* [Goal of the exercise] Restate the listing below word for word. No picture belongs in the result.
■ ■ ■
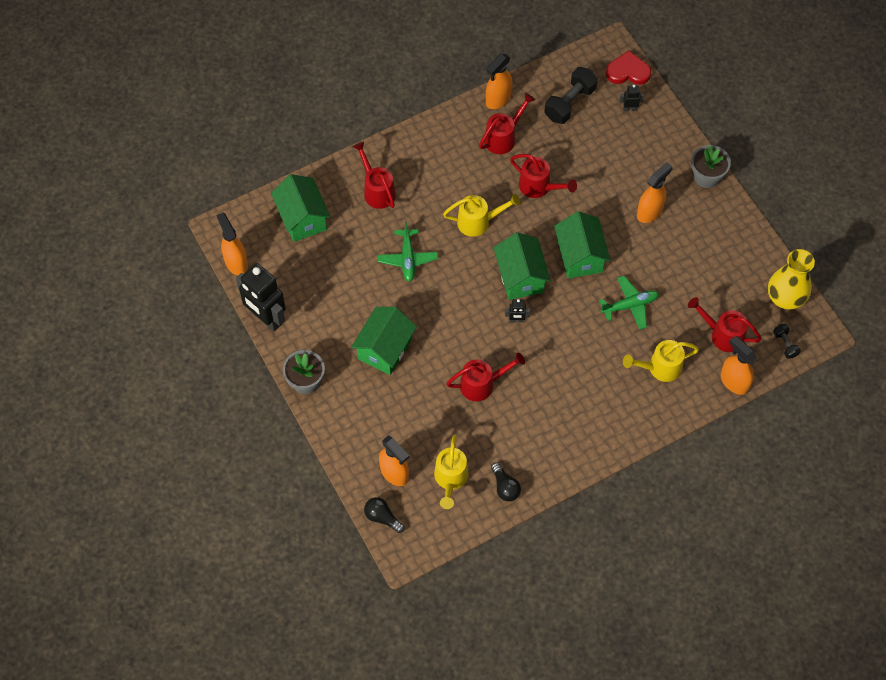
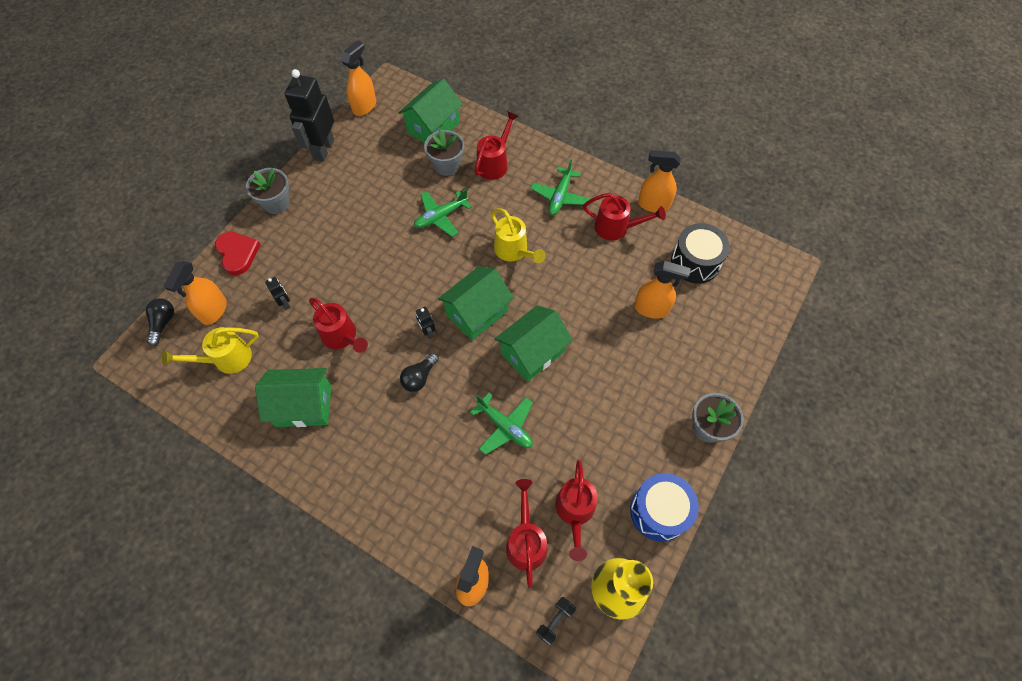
camera: 60 degrees right, 0 degrees up
green house [351,307,417,375] -> green house moved to [255,368,332,427]
black light bulb [491,462,521,501] -> black light bulb moved to [400,353,439,392]
red watering can [510,154,577,198] -> red watering can moved to [555,460,598,561]
black dumbbell [544,67,598,124] -> black drum [671,223,730,284]
red heart [606,50,651,85] -> red heart moved to [215,232,261,275]
black robot [620,85,644,111] -> black robot moved to [265,277,291,310]
yellow watering can [623,340,699,382] -> none
orange spray bottle [637,162,673,223] -> orange spray bottle moved to [634,261,691,319]
none -> grey flower pot [424,129,464,176]
none -> green plane [531,160,590,215]
none -> blue drum [630,473,699,542]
■ ■ ■
* [Your solution]
camera: 60 degrees right, 0 degrees up
green house [351,307,417,375] -> green house moved to [255,368,332,427]
black light bulb [491,462,521,501] -> black light bulb moved to [400,353,439,392]
red watering can [510,154,577,198] -> red watering can moved to [555,460,598,561]
black dumbbell [544,67,598,124] -> black drum [671,223,730,284]
red heart [606,50,651,85] -> red heart moved to [215,232,261,275]
black robot [620,85,644,111] -> black robot moved to [265,277,291,310]
yellow watering can [623,340,699,382] -> none
orange spray bottle [637,162,673,223] -> orange spray bottle moved to [634,261,691,319]
none -> grey flower pot [424,129,464,176]
none -> green plane [531,160,590,215]
none -> blue drum [630,473,699,542]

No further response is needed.